Task description
Please copy the items word for word, from the first line up to and including the line with "Chart (2012) [194, 34]".

## begin Data excerpts

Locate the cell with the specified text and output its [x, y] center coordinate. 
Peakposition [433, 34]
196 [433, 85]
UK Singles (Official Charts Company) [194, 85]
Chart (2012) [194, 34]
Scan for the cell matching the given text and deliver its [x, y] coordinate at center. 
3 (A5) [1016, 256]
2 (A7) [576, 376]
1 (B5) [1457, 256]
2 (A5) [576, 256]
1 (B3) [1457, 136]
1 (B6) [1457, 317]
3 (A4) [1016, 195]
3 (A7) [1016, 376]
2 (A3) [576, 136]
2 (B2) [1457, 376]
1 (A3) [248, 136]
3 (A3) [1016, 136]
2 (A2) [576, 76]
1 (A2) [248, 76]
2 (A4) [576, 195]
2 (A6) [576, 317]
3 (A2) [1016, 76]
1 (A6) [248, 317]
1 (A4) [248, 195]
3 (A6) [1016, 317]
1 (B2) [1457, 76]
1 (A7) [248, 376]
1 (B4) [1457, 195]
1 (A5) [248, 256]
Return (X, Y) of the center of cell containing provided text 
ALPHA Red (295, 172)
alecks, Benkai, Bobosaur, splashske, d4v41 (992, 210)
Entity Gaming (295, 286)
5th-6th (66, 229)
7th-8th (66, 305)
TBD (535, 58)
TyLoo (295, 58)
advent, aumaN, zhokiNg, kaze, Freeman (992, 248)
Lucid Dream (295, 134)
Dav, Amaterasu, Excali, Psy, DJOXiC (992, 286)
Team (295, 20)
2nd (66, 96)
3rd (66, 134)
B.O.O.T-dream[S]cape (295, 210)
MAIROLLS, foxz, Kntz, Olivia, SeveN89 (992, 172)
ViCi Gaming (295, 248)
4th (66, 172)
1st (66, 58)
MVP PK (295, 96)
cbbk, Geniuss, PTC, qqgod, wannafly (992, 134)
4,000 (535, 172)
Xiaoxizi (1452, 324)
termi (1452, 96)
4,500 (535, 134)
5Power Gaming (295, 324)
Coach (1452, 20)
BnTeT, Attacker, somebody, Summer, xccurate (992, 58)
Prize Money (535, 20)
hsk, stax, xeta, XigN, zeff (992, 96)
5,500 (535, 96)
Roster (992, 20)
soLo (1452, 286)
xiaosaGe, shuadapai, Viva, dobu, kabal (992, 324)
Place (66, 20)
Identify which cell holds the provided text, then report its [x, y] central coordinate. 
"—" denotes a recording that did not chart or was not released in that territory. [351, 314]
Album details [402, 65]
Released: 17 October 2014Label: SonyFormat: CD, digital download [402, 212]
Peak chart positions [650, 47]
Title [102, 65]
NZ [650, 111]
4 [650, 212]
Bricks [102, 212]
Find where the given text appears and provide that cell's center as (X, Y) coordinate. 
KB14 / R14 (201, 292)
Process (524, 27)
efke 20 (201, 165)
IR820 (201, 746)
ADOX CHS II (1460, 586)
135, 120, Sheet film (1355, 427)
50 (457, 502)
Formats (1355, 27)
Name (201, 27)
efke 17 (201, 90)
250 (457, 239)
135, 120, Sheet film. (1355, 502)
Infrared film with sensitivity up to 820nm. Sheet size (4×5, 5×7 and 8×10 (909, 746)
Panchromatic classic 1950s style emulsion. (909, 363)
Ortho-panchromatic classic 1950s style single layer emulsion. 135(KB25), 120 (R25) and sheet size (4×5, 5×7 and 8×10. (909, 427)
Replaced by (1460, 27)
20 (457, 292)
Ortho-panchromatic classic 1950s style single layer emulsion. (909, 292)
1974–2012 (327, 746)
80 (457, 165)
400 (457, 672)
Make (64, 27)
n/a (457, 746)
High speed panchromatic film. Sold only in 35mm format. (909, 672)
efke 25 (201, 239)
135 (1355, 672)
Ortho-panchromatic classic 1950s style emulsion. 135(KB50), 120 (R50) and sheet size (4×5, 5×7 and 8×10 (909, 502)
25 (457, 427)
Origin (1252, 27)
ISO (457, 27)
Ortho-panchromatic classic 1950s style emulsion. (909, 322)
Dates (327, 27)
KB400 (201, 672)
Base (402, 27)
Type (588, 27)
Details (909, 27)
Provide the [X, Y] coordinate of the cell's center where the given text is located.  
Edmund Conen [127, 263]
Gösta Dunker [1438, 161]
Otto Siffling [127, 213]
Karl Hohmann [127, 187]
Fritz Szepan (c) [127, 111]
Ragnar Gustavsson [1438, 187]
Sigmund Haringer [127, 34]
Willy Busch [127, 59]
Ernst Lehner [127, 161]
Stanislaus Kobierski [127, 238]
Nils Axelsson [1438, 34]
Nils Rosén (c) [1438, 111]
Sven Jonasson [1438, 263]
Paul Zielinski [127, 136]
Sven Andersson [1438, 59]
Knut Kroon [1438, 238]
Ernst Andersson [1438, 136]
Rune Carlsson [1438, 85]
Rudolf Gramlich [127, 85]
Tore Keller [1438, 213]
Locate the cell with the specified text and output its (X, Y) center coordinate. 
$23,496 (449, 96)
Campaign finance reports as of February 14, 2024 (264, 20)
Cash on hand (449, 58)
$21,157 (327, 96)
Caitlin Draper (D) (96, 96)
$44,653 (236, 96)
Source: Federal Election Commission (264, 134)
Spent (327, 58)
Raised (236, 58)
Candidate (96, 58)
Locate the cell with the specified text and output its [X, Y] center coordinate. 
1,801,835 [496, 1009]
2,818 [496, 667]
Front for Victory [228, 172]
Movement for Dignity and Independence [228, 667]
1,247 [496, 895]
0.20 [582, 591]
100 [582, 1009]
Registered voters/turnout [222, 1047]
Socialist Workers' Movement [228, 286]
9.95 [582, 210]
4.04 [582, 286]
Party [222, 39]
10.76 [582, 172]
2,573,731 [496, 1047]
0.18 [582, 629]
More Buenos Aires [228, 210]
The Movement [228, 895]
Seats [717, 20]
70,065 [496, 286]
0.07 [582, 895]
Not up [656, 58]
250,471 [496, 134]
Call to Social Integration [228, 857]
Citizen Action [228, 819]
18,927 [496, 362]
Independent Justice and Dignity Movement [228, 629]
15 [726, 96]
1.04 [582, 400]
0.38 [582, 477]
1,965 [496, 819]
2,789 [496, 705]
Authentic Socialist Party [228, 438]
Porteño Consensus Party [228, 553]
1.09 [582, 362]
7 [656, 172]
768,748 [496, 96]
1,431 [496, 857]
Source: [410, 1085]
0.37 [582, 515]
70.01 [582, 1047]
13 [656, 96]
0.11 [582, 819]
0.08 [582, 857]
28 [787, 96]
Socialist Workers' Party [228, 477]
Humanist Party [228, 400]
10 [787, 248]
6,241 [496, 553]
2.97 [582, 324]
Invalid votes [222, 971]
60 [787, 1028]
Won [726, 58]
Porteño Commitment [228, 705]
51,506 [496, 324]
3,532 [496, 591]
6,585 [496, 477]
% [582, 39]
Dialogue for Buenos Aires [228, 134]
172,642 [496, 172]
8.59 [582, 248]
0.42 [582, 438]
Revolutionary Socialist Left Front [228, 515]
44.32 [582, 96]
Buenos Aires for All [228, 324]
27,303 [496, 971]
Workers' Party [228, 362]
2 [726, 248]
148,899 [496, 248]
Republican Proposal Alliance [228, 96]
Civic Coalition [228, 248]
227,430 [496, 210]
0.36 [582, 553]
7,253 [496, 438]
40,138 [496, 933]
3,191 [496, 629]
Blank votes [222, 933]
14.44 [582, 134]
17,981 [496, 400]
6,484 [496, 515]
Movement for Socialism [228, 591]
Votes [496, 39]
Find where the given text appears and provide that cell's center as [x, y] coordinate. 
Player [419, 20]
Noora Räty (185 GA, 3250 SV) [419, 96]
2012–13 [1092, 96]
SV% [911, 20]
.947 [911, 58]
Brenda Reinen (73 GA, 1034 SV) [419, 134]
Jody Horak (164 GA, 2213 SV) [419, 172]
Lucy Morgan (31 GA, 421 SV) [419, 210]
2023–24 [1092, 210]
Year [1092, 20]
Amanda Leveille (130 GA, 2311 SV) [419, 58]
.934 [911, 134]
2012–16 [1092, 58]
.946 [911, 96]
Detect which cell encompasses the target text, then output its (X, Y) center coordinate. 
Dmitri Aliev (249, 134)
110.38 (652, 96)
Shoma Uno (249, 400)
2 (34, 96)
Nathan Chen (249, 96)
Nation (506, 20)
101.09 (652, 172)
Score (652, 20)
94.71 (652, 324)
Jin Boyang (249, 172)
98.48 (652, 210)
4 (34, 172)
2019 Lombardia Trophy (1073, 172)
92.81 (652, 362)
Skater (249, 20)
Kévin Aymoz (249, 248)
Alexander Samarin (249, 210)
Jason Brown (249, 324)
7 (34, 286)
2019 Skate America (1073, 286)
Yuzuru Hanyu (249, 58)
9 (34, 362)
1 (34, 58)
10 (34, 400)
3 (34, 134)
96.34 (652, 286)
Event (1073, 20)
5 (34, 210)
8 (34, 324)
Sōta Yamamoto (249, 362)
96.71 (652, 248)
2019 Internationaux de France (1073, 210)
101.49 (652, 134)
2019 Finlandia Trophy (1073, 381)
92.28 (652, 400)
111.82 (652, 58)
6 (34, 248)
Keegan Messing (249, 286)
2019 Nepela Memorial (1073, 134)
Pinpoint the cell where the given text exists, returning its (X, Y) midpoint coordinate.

## end Data excerpts

Problem solution
Locate the cell with the specified text and output its [x, y] center coordinate. 
Peakposition [433, 34]
196 [433, 85]
UK Singles (Official Charts Company) [194, 85]
Chart (2012) [194, 34]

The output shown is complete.